Spatial reasoning data
____________
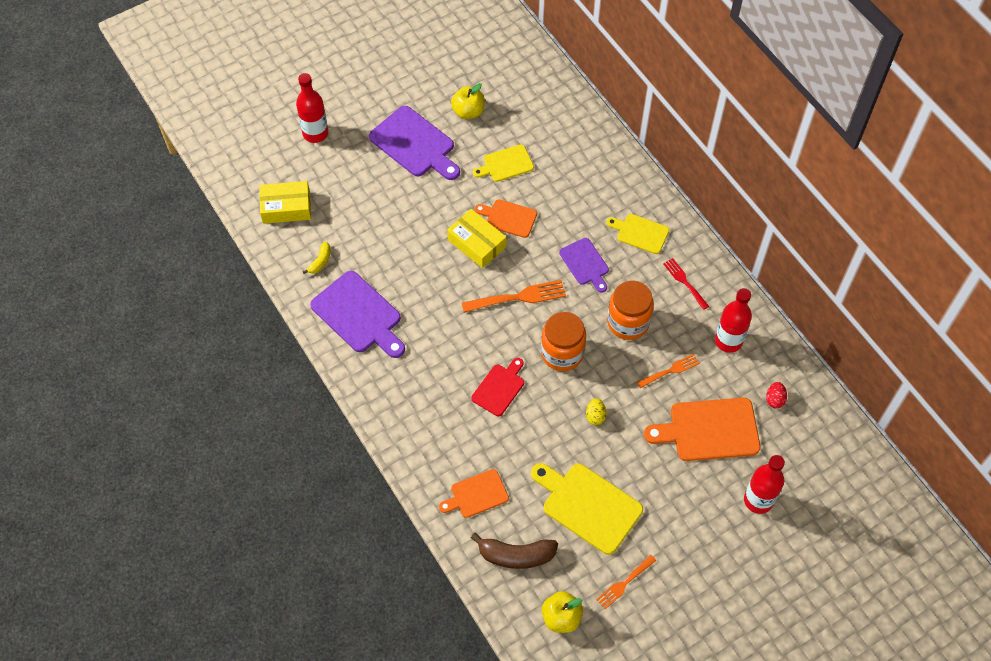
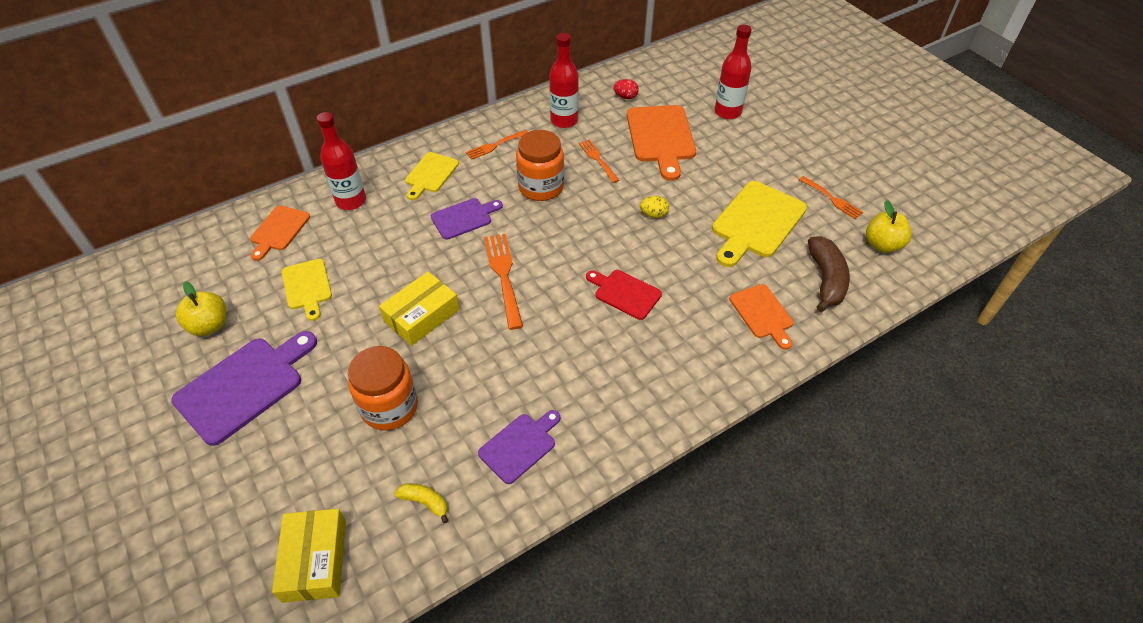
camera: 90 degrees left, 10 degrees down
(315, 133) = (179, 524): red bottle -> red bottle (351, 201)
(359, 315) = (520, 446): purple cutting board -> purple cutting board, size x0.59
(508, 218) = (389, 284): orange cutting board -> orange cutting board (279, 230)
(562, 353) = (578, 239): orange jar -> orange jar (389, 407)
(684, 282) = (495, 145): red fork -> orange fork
____________
● **WORK ORDER**
Please go through the data and copy each line containing the word "orange".

● **ANSWER TO THE PROBLEM**
(508, 218) = (389, 284): orange cutting board -> orange cutting board (279, 230)
(562, 353) = (578, 239): orange jar -> orange jar (389, 407)
(684, 282) = (495, 145): red fork -> orange fork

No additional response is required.